#### Records to process ####

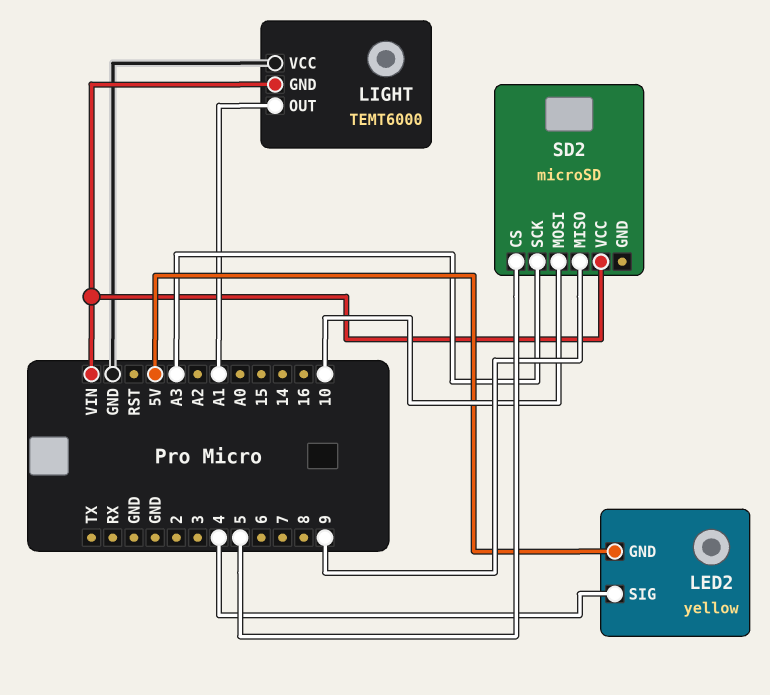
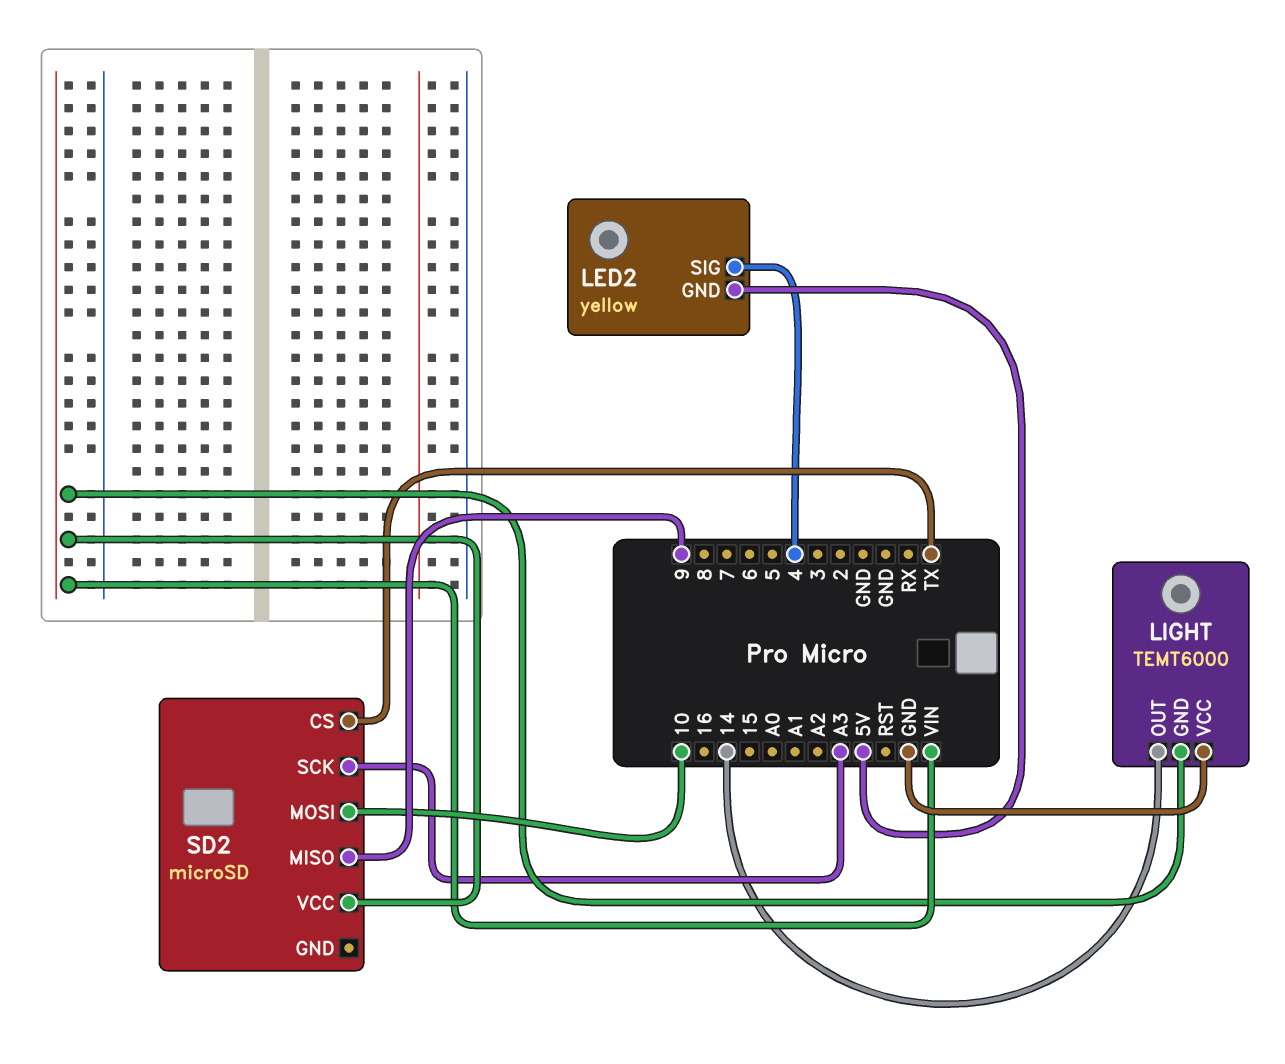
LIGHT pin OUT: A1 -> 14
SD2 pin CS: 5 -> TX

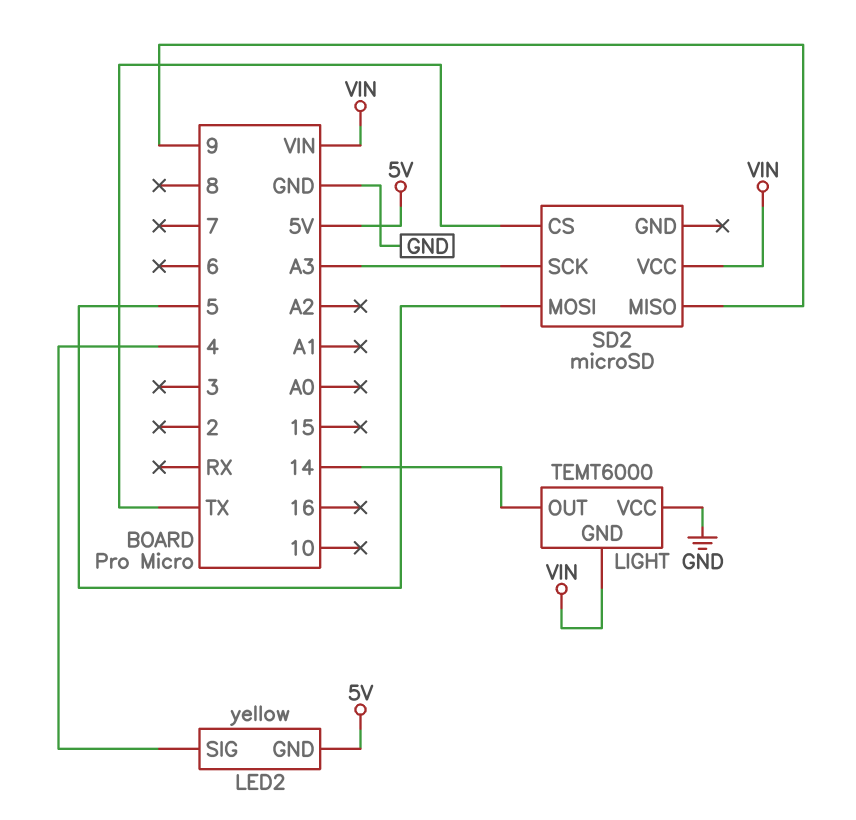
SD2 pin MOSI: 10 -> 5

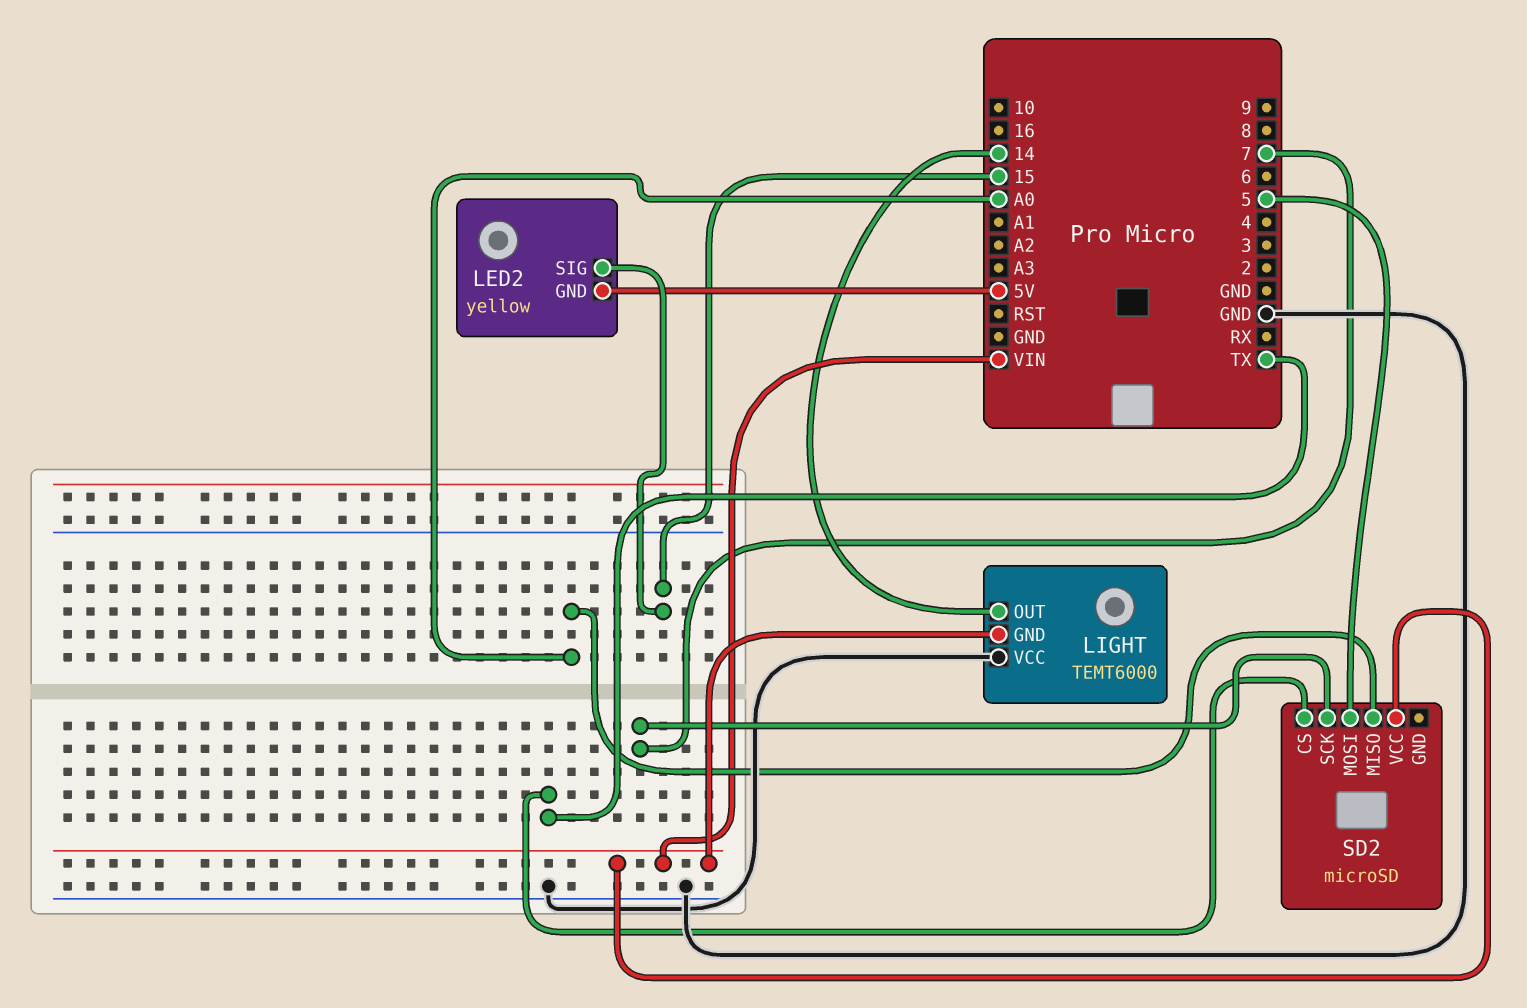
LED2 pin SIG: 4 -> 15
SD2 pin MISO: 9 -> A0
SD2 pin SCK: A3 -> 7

####

▶ **Task details**
An exact copy of the records above is wanted, with the pictures omitted.

▶ **Response to the task**
LIGHT pin OUT: A1 -> 14
SD2 pin CS: 5 -> TX

SD2 pin MOSI: 10 -> 5

LED2 pin SIG: 4 -> 15
SD2 pin MISO: 9 -> A0
SD2 pin SCK: A3 -> 7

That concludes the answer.